<<<<

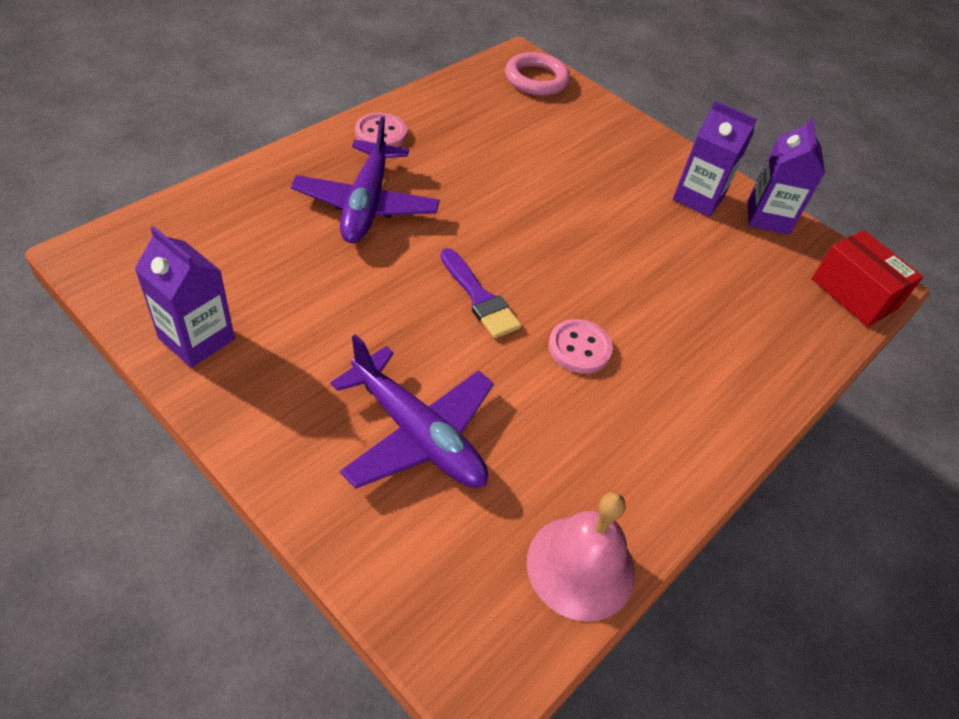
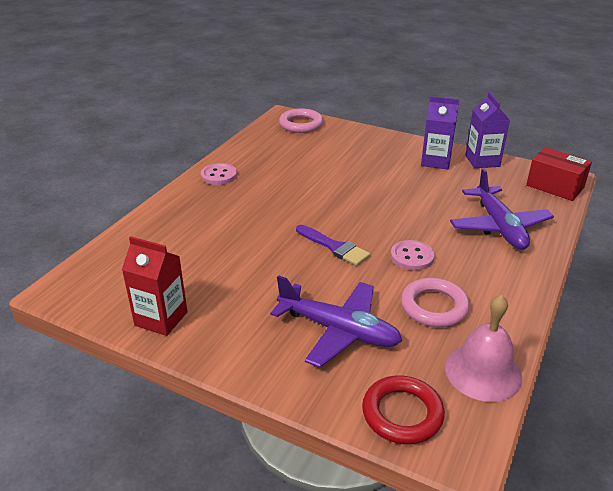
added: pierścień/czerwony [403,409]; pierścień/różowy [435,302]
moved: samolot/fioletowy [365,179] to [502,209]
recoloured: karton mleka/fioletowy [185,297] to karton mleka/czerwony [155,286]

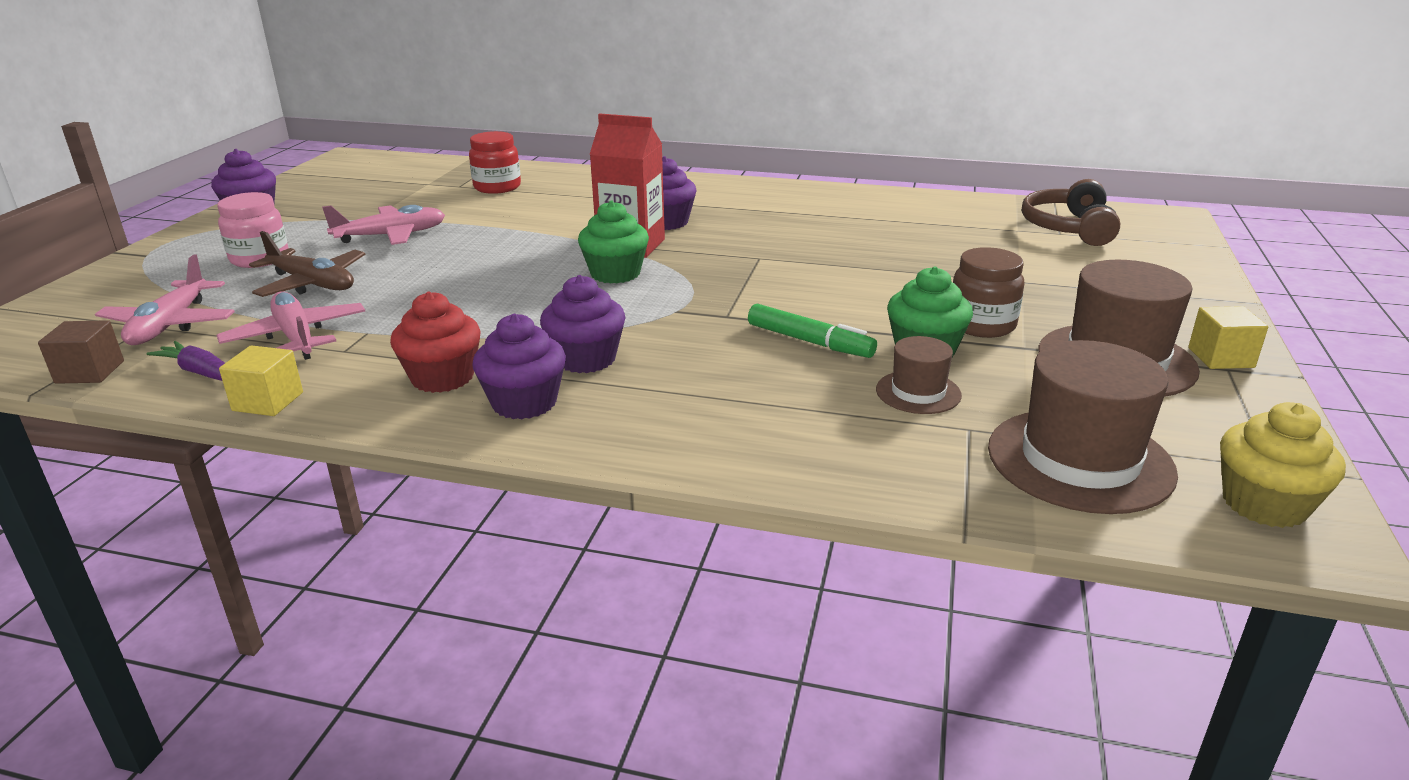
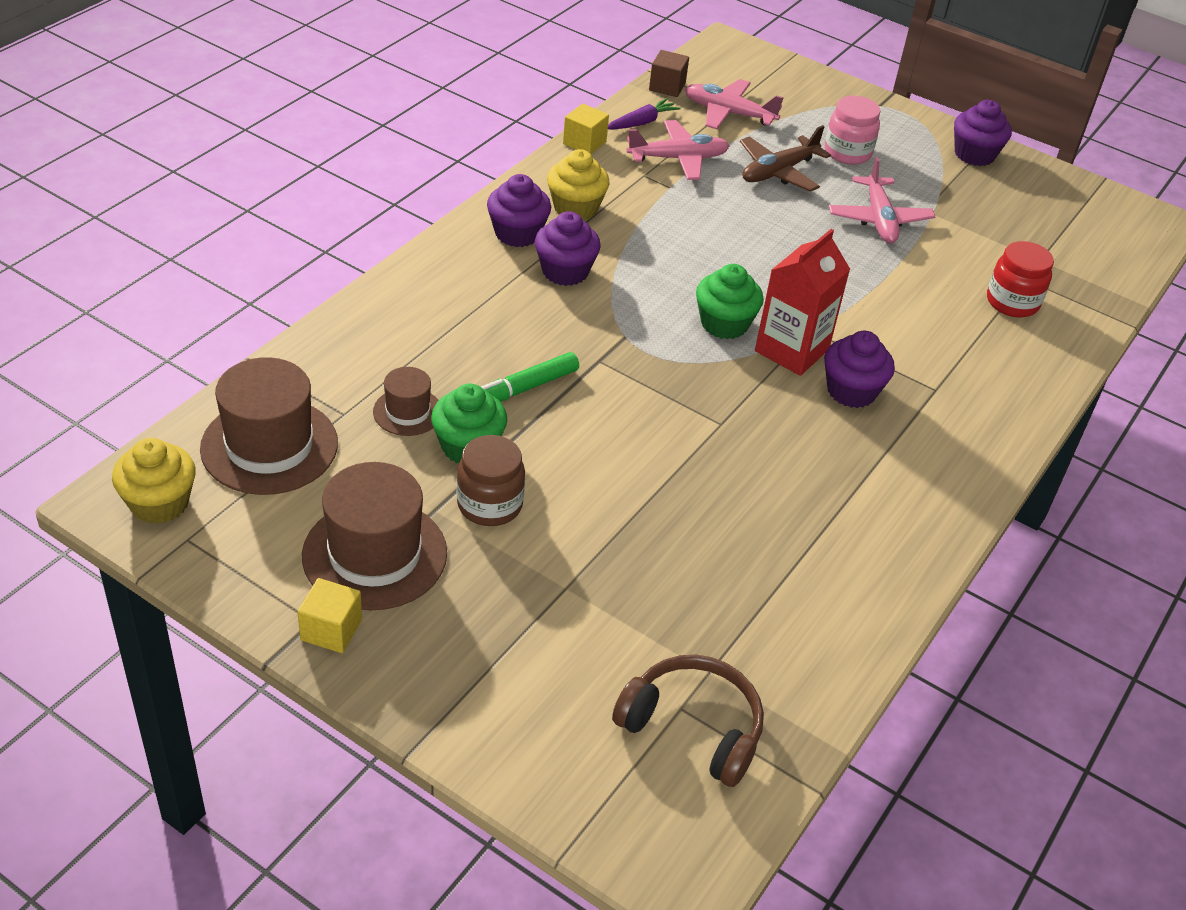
recoloured: muffinka/czerwony [435,342] to muffinka/żółty [578,184]

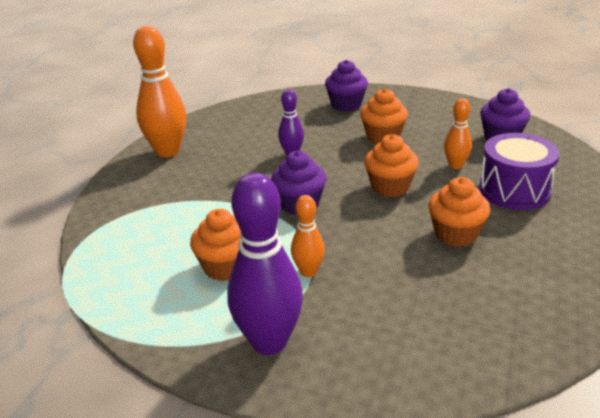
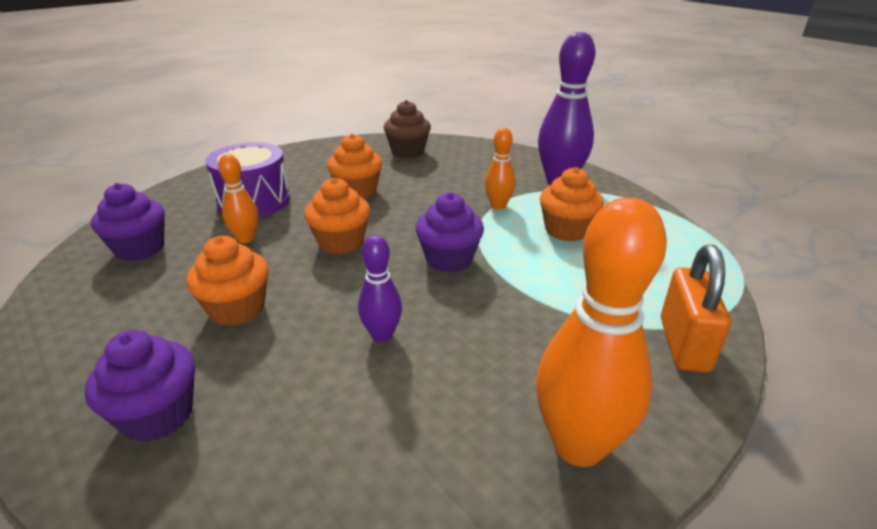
added: muffinka/brązowy [407,129]; kłódka/pomarańczowy [696,309]

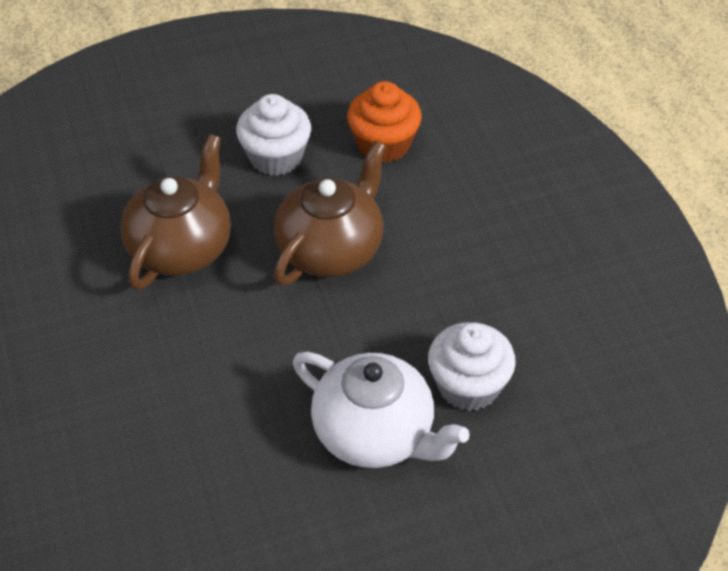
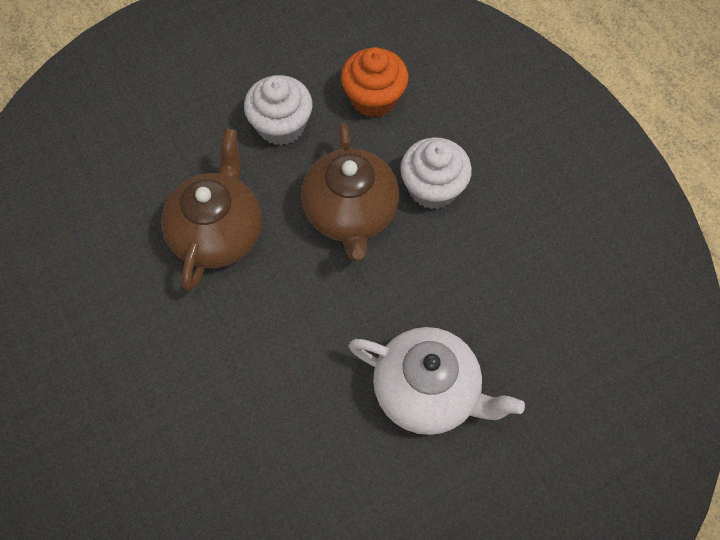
moved: muffinka/biały [472,366] to [436,173]
turned: imbryk/brązowy [330,213] = [350,192] 150 degrees clockwise

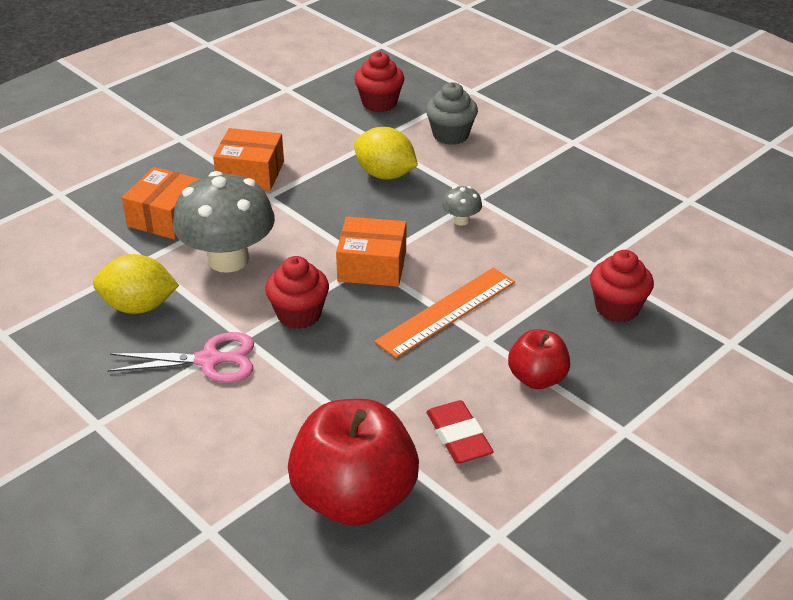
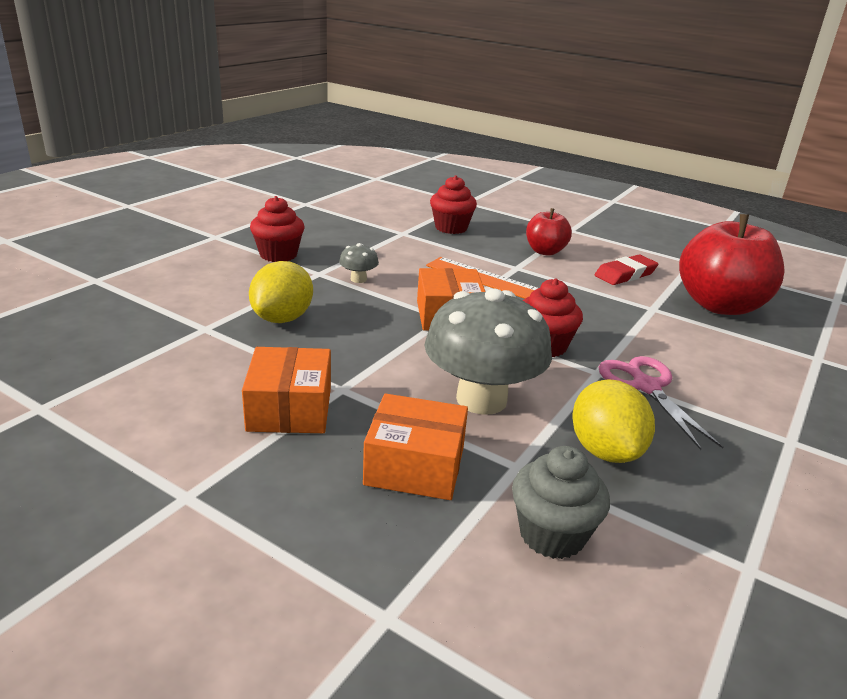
moved: muffinka/czerwony [379,82] to [277,229]; muffinka/szary [452,113] to [561,502]

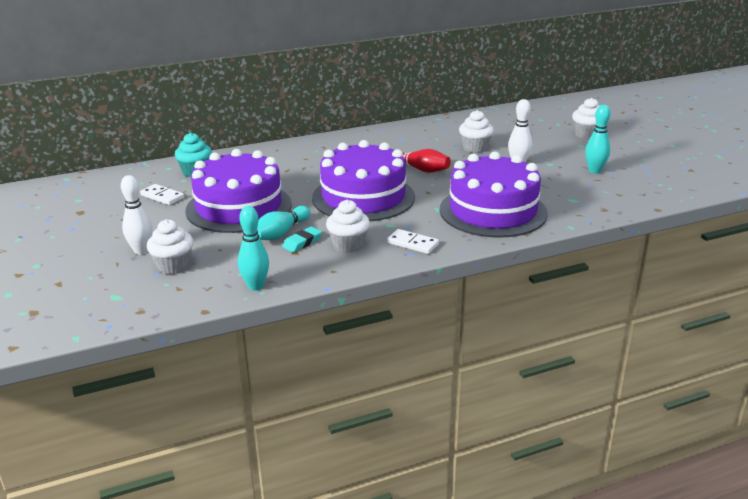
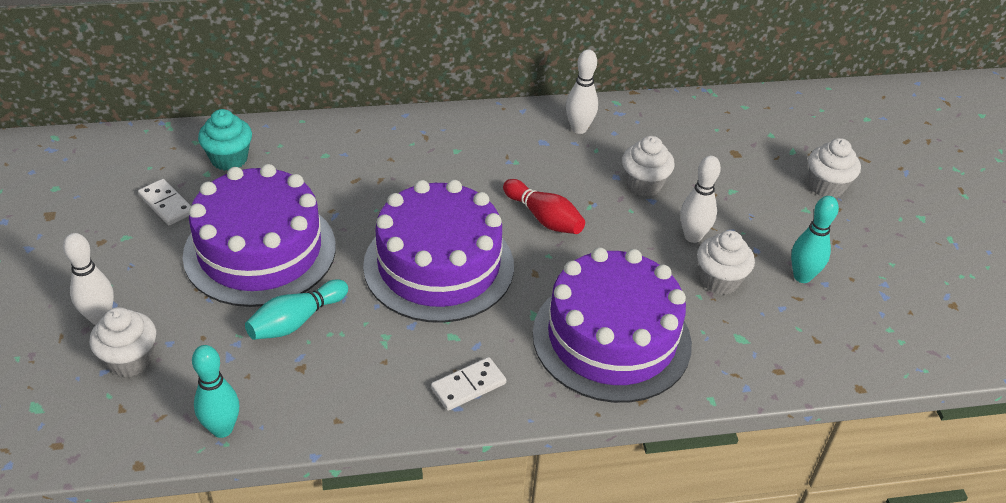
removed: gumka do mazania/turkusowy [302,239]
added: kręgiel/biały [582,91]
moved: muffinka/biały [348,226] to [726,262]
turned: kostka domina/biały [413,241] = [468,384] 75 degrees counterclockwise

>>>>

■ **What you need to do**:
If any entry holds a picture, drop the picture and copy everything else exactly.

■ **Output for this task**:
added: pierścień/czerwony [403,409]; pierścień/różowy [435,302]
moved: samolot/fioletowy [365,179] to [502,209]
recoloured: karton mleka/fioletowy [185,297] to karton mleka/czerwony [155,286]

recoloured: muffinka/czerwony [435,342] to muffinka/żółty [578,184]

added: muffinka/brązowy [407,129]; kłódka/pomarańczowy [696,309]

moved: muffinka/biały [472,366] to [436,173]
turned: imbryk/brązowy [330,213] = [350,192] 150 degrees clockwise

moved: muffinka/czerwony [379,82] to [277,229]; muffinka/szary [452,113] to [561,502]

removed: gumka do mazania/turkusowy [302,239]
added: kręgiel/biały [582,91]
moved: muffinka/biały [348,226] to [726,262]
turned: kostka domina/biały [413,241] = [468,384] 75 degrees counterclockwise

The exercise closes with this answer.